▶ **Listed entries**:
----------------

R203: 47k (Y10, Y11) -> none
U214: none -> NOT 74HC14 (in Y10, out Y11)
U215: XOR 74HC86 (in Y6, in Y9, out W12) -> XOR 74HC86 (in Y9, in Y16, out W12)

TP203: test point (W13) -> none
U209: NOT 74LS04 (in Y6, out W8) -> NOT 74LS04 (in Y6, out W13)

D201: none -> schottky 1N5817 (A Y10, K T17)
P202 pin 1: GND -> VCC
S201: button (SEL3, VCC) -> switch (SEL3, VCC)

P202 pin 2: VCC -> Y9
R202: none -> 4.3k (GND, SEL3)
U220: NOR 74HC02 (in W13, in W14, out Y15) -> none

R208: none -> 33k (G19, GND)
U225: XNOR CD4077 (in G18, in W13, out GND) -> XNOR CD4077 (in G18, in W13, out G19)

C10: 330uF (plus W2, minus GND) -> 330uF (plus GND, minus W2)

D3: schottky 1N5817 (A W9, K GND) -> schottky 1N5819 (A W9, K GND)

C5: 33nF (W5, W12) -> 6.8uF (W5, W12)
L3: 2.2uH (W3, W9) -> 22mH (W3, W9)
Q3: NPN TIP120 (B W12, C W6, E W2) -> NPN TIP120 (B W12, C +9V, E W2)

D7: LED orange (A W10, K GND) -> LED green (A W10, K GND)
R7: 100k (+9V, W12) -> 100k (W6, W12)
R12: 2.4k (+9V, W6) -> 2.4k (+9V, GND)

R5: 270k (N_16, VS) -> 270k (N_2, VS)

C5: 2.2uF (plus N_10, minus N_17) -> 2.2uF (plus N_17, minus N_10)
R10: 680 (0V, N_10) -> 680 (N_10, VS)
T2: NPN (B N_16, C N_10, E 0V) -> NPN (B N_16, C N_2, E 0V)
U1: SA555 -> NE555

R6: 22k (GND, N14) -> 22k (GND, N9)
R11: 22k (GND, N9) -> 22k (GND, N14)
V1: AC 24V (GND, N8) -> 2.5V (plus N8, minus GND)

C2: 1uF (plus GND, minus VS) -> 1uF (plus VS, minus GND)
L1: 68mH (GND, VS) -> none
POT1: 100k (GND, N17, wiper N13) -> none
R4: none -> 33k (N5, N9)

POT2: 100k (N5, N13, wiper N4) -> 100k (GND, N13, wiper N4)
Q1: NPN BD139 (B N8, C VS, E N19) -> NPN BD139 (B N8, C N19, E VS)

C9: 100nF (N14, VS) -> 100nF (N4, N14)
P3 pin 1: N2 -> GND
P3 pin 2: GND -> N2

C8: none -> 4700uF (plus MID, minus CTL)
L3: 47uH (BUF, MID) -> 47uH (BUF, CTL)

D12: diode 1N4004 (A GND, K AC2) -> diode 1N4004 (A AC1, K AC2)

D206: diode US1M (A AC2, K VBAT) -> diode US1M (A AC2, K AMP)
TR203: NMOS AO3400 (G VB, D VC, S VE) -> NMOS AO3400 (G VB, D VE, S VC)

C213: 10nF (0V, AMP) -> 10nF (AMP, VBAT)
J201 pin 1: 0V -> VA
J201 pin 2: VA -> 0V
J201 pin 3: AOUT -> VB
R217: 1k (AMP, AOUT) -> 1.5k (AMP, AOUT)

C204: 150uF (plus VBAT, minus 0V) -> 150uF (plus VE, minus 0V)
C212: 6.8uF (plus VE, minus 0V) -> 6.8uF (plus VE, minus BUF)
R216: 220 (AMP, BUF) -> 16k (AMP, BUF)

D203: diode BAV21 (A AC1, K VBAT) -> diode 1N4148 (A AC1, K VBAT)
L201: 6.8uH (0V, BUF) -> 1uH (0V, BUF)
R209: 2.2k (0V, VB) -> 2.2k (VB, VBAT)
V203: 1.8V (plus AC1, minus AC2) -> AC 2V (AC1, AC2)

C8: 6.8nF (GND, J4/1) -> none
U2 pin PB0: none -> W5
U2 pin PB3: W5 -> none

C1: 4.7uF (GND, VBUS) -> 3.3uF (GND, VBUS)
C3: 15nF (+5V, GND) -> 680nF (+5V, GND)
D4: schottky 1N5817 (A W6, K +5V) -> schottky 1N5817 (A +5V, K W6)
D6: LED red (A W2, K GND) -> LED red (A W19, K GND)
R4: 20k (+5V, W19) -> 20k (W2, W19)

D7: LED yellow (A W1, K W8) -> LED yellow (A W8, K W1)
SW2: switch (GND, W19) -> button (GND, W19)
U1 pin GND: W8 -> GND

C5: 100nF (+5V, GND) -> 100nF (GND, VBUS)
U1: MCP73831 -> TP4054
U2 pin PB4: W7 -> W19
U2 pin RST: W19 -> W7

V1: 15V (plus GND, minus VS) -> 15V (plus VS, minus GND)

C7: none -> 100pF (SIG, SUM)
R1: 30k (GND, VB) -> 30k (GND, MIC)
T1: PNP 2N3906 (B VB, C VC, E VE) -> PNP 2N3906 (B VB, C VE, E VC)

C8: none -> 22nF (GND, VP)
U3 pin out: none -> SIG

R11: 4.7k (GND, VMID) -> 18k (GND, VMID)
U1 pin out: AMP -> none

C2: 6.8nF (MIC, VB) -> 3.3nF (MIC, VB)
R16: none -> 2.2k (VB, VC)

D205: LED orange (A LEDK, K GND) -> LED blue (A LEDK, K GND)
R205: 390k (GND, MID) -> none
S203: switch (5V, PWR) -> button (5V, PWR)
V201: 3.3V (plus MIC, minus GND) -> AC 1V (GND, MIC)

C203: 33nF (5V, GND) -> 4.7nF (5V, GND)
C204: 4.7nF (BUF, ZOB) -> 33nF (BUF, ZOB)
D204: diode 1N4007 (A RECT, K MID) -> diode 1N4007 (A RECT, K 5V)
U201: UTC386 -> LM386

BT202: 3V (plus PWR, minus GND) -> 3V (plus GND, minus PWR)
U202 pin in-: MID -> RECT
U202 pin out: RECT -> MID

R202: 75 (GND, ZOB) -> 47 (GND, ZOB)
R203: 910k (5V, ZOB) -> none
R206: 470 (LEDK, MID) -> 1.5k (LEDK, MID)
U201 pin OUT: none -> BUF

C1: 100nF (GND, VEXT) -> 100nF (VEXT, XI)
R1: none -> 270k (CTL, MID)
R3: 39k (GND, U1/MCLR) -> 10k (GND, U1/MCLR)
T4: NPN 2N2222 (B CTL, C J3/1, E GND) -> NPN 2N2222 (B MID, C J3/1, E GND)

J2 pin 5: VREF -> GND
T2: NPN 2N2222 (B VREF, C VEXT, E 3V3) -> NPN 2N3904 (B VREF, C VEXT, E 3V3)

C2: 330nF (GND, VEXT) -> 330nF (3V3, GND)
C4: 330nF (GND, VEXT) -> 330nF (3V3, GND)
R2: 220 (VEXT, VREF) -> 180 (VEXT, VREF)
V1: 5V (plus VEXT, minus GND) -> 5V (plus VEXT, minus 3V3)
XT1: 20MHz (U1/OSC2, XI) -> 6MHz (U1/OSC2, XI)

----------------

▶ **Exercise goal**:
Every line of the entries above that contains the word "diode" must be tallied, and the number alone reported.

▶ **Task answer**:
4